ACTION ITEM:
Restate word for word the lines of the data below, from the first through the one that has "(127, 186) = (367, 483): black".

GIVEN RECORDS:
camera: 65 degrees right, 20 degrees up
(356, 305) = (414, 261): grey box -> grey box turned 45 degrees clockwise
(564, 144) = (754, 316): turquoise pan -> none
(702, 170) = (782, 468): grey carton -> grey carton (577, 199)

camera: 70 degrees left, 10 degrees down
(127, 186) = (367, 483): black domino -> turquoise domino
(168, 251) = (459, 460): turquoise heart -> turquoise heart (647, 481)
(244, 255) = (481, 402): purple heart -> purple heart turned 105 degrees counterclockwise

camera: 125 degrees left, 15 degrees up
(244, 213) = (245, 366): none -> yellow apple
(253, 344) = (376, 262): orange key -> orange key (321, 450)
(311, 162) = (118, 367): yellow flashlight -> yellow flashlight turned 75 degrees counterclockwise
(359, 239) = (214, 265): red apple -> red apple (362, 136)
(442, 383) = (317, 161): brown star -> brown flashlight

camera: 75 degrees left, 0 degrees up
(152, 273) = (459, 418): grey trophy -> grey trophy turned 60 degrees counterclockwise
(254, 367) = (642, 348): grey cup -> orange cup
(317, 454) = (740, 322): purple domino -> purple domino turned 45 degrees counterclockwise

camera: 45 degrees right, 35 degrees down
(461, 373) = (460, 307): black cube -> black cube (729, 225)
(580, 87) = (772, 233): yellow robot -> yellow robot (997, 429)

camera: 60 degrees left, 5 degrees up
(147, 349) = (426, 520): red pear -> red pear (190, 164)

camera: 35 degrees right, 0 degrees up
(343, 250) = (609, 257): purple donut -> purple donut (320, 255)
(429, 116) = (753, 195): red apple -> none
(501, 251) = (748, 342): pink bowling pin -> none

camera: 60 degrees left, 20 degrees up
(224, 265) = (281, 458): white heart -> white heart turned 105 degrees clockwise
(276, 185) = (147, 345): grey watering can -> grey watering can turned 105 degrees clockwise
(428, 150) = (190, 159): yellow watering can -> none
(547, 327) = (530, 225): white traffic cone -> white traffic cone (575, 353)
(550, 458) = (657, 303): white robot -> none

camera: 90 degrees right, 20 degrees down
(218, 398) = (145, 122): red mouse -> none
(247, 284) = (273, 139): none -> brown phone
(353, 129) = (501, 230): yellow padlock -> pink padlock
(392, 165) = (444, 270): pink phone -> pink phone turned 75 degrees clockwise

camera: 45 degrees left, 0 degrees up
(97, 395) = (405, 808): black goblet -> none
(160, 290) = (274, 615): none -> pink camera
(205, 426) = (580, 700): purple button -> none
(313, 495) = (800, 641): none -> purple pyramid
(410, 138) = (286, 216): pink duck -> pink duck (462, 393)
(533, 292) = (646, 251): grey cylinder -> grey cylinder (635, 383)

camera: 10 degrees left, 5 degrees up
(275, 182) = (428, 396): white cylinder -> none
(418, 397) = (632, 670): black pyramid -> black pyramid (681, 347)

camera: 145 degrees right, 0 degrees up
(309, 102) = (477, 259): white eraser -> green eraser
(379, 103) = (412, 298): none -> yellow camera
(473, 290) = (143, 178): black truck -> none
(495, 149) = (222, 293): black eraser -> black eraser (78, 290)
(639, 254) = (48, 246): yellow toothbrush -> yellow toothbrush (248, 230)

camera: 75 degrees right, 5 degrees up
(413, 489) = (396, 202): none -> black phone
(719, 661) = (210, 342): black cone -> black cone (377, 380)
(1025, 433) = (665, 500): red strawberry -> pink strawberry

ANSWER SPACE:
camera: 65 degrees right, 20 degrees up
(356, 305) = (414, 261): grey box -> grey box turned 45 degrees clockwise
(564, 144) = (754, 316): turquoise pan -> none
(702, 170) = (782, 468): grey carton -> grey carton (577, 199)

camera: 70 degrees left, 10 degrees down
(127, 186) = (367, 483): black domino -> turquoise domino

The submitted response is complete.